--- Assignment ---
Take the data below and copy exactly the lines starting at the one with "red cutting board [475,210,541,291] -> none" and finishing at the one with "none -> black phone [735,367,833,445]", both included.

--- Stored data entries ---
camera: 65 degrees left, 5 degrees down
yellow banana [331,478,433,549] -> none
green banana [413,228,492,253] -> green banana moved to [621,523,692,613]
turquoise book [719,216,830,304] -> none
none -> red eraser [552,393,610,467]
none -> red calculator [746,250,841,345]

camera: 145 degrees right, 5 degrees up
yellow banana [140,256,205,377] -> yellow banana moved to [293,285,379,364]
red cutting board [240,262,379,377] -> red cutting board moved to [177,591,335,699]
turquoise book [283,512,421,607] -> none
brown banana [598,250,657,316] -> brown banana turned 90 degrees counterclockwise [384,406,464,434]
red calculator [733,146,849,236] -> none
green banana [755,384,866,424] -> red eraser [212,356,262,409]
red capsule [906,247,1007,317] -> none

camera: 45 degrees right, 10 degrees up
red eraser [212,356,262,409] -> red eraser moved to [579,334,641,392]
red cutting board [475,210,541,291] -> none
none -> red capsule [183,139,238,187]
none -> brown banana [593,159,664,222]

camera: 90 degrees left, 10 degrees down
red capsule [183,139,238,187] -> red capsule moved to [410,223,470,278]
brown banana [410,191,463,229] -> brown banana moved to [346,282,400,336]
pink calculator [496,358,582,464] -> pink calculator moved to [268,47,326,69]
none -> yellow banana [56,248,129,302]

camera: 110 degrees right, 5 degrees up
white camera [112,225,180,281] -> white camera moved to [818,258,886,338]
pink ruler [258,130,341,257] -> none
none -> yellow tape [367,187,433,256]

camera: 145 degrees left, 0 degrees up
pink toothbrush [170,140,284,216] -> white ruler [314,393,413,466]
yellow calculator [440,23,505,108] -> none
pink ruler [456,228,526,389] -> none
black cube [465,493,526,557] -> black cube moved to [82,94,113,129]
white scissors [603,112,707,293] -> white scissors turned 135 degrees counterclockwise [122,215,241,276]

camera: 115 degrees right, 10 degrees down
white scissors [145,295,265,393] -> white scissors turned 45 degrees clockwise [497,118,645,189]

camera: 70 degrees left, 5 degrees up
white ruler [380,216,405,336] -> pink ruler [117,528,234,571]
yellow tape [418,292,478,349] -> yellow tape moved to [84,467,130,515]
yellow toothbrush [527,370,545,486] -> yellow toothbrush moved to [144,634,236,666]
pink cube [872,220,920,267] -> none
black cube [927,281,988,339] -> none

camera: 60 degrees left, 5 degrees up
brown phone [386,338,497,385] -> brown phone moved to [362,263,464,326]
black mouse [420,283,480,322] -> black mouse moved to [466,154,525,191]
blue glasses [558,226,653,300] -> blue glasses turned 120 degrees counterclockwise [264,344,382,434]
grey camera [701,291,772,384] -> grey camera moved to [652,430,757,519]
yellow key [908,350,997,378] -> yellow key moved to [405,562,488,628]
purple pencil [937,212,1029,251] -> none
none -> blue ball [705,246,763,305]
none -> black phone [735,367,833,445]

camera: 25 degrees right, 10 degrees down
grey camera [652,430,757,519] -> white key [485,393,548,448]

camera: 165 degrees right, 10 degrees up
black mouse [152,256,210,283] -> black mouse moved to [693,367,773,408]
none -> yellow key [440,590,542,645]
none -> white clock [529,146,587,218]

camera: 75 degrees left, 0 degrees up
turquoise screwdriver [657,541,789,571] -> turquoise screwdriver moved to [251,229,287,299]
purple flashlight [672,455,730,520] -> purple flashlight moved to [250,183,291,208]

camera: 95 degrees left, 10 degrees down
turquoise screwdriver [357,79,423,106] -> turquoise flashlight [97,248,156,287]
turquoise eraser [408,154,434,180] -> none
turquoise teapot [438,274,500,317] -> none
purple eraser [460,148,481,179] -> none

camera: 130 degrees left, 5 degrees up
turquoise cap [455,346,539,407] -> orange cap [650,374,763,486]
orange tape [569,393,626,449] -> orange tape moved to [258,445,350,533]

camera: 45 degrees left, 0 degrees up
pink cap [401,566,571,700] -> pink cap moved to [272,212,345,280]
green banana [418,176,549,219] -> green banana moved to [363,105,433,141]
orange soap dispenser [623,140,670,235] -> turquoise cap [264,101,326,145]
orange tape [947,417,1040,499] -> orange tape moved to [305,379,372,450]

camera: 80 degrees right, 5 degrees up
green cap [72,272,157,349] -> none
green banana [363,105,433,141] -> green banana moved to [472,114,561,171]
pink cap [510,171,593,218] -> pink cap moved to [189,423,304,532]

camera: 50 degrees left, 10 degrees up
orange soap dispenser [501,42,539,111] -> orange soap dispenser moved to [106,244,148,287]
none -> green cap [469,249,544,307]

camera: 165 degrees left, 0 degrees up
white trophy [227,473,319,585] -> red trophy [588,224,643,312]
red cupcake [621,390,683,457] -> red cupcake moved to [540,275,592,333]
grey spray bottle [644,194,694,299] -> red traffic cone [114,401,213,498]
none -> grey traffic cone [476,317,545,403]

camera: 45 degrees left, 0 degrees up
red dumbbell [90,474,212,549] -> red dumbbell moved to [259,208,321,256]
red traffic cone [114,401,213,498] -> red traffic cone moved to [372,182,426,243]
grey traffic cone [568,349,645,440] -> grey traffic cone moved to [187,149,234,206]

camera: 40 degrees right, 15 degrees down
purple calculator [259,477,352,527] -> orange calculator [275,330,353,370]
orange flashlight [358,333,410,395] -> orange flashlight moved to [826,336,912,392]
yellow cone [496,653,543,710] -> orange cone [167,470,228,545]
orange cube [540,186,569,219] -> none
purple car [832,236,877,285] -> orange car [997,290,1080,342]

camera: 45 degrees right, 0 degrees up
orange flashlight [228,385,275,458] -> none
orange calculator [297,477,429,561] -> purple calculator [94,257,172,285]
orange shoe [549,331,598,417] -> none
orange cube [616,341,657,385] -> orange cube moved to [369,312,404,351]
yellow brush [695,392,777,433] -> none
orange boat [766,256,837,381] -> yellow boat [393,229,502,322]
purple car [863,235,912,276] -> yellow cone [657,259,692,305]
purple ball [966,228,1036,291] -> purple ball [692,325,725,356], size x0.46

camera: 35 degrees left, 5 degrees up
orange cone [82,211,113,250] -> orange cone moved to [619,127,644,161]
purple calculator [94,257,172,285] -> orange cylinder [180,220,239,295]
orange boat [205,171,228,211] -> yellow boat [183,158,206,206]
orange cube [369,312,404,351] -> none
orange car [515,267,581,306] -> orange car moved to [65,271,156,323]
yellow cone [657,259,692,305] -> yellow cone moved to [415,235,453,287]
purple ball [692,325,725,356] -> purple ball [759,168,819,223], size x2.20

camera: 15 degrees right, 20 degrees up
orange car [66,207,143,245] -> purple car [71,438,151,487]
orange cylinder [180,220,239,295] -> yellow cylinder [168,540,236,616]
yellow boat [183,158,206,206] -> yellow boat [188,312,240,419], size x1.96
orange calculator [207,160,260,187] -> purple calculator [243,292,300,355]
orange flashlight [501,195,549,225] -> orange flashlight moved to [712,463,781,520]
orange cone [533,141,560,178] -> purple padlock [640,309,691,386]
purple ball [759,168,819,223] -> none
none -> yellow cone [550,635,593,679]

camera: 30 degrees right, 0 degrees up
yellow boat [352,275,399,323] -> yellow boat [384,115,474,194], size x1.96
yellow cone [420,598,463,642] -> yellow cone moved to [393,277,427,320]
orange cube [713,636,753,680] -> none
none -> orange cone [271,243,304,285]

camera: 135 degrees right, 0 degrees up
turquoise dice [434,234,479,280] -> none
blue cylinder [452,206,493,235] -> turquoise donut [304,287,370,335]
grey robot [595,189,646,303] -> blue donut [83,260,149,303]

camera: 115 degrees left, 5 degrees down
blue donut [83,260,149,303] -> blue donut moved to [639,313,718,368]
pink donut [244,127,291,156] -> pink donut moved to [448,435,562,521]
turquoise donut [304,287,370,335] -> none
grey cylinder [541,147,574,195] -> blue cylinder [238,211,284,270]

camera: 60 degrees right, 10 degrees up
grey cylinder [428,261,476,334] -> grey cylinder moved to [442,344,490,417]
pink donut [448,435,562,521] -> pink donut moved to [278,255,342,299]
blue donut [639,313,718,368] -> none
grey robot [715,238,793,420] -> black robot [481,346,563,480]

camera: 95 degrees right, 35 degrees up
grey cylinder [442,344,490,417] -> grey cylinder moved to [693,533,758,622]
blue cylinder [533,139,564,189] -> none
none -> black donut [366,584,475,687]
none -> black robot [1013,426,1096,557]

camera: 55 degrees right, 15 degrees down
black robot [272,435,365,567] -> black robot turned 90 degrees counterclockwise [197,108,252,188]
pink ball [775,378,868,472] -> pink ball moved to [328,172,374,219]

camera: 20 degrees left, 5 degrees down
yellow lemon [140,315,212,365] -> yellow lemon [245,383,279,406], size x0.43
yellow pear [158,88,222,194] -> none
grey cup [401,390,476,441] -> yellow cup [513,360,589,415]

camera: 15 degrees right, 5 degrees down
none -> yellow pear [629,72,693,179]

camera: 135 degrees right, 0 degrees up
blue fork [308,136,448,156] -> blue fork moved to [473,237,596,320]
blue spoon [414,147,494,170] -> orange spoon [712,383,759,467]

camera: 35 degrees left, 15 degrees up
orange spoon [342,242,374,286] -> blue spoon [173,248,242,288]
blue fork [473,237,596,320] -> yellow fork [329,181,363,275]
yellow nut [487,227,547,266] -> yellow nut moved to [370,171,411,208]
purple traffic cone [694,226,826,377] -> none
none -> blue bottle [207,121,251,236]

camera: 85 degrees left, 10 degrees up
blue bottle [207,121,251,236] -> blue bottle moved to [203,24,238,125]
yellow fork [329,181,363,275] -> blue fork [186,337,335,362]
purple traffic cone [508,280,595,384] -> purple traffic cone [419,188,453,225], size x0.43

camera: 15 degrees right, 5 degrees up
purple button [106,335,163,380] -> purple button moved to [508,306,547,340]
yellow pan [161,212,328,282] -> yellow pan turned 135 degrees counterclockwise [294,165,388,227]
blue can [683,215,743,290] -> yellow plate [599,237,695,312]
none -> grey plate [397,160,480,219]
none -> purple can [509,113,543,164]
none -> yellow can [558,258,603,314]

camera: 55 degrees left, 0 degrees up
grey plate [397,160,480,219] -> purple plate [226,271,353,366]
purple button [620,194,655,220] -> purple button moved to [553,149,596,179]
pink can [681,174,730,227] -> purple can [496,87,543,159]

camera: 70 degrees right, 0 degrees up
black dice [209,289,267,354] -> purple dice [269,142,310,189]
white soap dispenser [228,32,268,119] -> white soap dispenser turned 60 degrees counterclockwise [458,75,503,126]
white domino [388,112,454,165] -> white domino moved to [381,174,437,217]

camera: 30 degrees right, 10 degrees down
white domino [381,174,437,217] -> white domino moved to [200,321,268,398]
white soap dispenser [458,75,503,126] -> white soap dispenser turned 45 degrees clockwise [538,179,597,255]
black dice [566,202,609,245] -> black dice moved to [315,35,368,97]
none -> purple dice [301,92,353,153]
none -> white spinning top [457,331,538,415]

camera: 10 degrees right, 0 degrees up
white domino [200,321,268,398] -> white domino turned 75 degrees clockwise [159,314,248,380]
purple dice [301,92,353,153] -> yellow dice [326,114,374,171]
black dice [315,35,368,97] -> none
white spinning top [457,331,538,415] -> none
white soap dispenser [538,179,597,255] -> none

--- Exercise solution ---
red cutting board [475,210,541,291] -> none
none -> red capsule [183,139,238,187]
none -> brown banana [593,159,664,222]

camera: 90 degrees left, 10 degrees down
red capsule [183,139,238,187] -> red capsule moved to [410,223,470,278]
brown banana [410,191,463,229] -> brown banana moved to [346,282,400,336]
pink calculator [496,358,582,464] -> pink calculator moved to [268,47,326,69]
none -> yellow banana [56,248,129,302]

camera: 110 degrees right, 5 degrees up
white camera [112,225,180,281] -> white camera moved to [818,258,886,338]
pink ruler [258,130,341,257] -> none
none -> yellow tape [367,187,433,256]

camera: 145 degrees left, 0 degrees up
pink toothbrush [170,140,284,216] -> white ruler [314,393,413,466]
yellow calculator [440,23,505,108] -> none
pink ruler [456,228,526,389] -> none
black cube [465,493,526,557] -> black cube moved to [82,94,113,129]
white scissors [603,112,707,293] -> white scissors turned 135 degrees counterclockwise [122,215,241,276]

camera: 115 degrees right, 10 degrees down
white scissors [145,295,265,393] -> white scissors turned 45 degrees clockwise [497,118,645,189]

camera: 70 degrees left, 5 degrees up
white ruler [380,216,405,336] -> pink ruler [117,528,234,571]
yellow tape [418,292,478,349] -> yellow tape moved to [84,467,130,515]
yellow toothbrush [527,370,545,486] -> yellow toothbrush moved to [144,634,236,666]
pink cube [872,220,920,267] -> none
black cube [927,281,988,339] -> none

camera: 60 degrees left, 5 degrees up
brown phone [386,338,497,385] -> brown phone moved to [362,263,464,326]
black mouse [420,283,480,322] -> black mouse moved to [466,154,525,191]
blue glasses [558,226,653,300] -> blue glasses turned 120 degrees counterclockwise [264,344,382,434]
grey camera [701,291,772,384] -> grey camera moved to [652,430,757,519]
yellow key [908,350,997,378] -> yellow key moved to [405,562,488,628]
purple pencil [937,212,1029,251] -> none
none -> blue ball [705,246,763,305]
none -> black phone [735,367,833,445]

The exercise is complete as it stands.